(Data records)
::::

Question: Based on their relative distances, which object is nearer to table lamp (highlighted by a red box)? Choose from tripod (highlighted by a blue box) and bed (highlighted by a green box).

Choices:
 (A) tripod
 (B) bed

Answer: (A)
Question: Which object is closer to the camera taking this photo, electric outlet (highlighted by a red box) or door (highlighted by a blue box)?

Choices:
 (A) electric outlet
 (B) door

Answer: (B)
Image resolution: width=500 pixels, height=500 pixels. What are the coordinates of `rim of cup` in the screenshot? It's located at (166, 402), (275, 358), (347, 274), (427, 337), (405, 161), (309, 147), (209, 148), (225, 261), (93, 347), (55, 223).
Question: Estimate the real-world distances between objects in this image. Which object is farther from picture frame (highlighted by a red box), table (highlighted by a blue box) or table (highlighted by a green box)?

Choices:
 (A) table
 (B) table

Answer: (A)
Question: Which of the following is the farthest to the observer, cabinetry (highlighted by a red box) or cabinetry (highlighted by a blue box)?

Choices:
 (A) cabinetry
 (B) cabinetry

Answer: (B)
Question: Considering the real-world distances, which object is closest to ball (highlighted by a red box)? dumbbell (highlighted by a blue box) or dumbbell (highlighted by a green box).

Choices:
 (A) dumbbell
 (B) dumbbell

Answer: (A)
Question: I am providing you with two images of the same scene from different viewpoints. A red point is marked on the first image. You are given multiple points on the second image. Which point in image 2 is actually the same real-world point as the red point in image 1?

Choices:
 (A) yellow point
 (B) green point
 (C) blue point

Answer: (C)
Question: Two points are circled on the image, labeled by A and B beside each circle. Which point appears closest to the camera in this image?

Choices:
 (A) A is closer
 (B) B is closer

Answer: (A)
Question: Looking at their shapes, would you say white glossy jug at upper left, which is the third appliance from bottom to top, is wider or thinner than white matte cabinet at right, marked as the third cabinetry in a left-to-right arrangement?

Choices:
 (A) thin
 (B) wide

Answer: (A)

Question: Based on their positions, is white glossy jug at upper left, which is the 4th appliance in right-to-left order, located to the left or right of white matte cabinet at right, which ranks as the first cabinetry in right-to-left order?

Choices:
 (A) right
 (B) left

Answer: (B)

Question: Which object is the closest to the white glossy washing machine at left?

::::

§ Goal
Please copy all of the data above word for word, with no changes.

§ The result
Question: Based on their relative distances, which object is nearer to table lamp (highlighted by a red box)? Choose from tripod (highlighted by a blue box) and bed (highlighted by a green box).

Choices:
 (A) tripod
 (B) bed

Answer: (A)
Question: Which object is closer to the camera taking this photo, electric outlet (highlighted by a red box) or door (highlighted by a blue box)?

Choices:
 (A) electric outlet
 (B) door

Answer: (B)
Image resolution: width=500 pixels, height=500 pixels. What are the coordinates of `rim of cup` in the screenshot? It's located at (166, 402), (275, 358), (347, 274), (427, 337), (405, 161), (309, 147), (209, 148), (225, 261), (93, 347), (55, 223).
Question: Estimate the real-world distances between objects in this image. Which object is farther from picture frame (highlighted by a red box), table (highlighted by a blue box) or table (highlighted by a green box)?

Choices:
 (A) table
 (B) table

Answer: (A)
Question: Which of the following is the farthest to the observer, cabinetry (highlighted by a red box) or cabinetry (highlighted by a blue box)?

Choices:
 (A) cabinetry
 (B) cabinetry

Answer: (B)
Question: Considering the real-world distances, which object is closest to ball (highlighted by a red box)? dumbbell (highlighted by a blue box) or dumbbell (highlighted by a green box).

Choices:
 (A) dumbbell
 (B) dumbbell

Answer: (A)
Question: I am providing you with two images of the same scene from different viewpoints. A red point is marked on the first image. You are given multiple points on the second image. Which point in image 2 is actually the same real-world point as the red point in image 1?

Choices:
 (A) yellow point
 (B) green point
 (C) blue point

Answer: (C)
Question: Two points are circled on the image, labeled by A and B beside each circle. Which point appears closest to the camera in this image?

Choices:
 (A) A is closer
 (B) B is closer

Answer: (A)
Question: Looking at their shapes, would you say white glossy jug at upper left, which is the third appliance from bottom to top, is wider or thinner than white matte cabinet at right, marked as the third cabinetry in a left-to-right arrangement?

Choices:
 (A) thin
 (B) wide

Answer: (A)

Question: Based on their positions, is white glossy jug at upper left, which is the 4th appliance in right-to-left order, located to the left or right of white matte cabinet at right, which ranks as the first cabinetry in right-to-left order?

Choices:
 (A) right
 (B) left

Answer: (B)

Question: Which object is the closest to the white glossy washing machine at left?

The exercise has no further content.